Start of Block
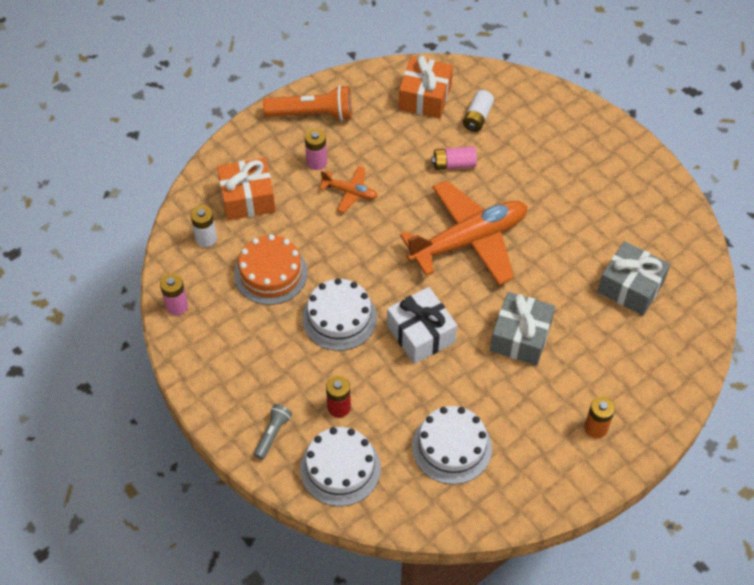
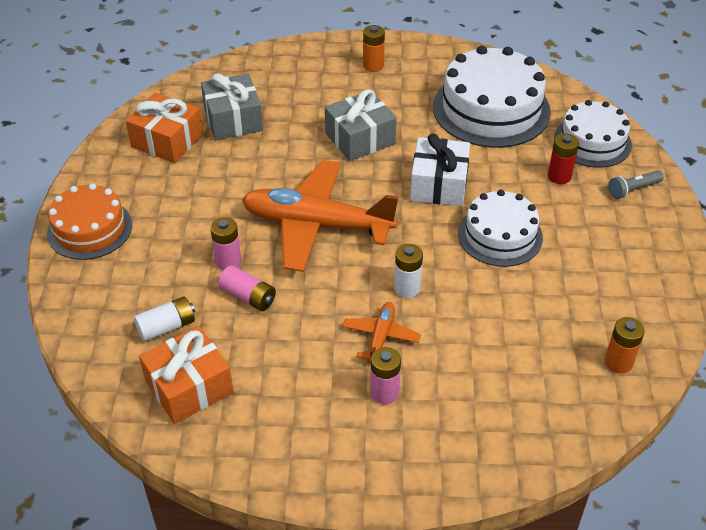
camera: 140 degrees left, 10 degrees down
pink battery [160,273,188,315] -> pink battery moved to [210,217,241,270]
white battery [191,206,217,247] -> white battery moved to [394,244,423,298]
orange gift [217,158,276,220] -> orange gift moved to [126,93,203,163]
orange cake [234,234,308,305] -> orange cake moved to [47,183,132,260]
orange flashlight [263,85,352,121] -> none
orange plane [319,166,378,213] -> orange plane turned 45 degrees clockwise [343,302,421,364]
white cake [412,406,492,484] -> white cake [433,46,551,148], size x1.58
none -> orange battery [605,317,645,374]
End of Block
WHAT IS NEEDED
Show the lines of the material that contain the word "battery".

RESULT OF THE TASK
pink battery [160,273,188,315] -> pink battery moved to [210,217,241,270]
white battery [191,206,217,247] -> white battery moved to [394,244,423,298]
none -> orange battery [605,317,645,374]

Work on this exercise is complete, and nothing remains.